*REQUIRED WORK*
Produce a copy of every line in the records that holds the string "black".

┌────────

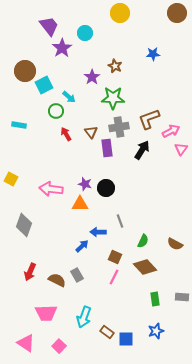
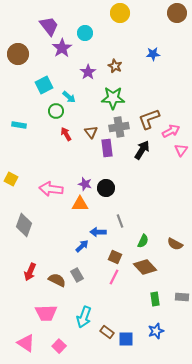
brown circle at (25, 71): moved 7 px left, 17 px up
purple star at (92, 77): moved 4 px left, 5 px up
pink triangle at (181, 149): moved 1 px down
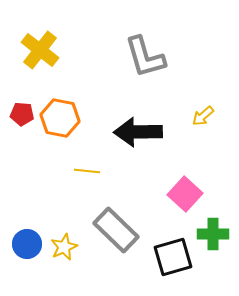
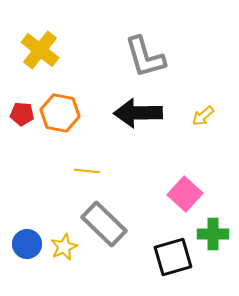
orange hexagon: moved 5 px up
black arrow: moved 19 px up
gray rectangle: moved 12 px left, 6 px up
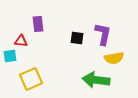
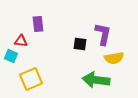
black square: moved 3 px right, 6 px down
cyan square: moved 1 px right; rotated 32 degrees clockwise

└────────

*EXERCISE RESPONSE*
black arrow: moved 19 px up
black square: moved 3 px right, 6 px down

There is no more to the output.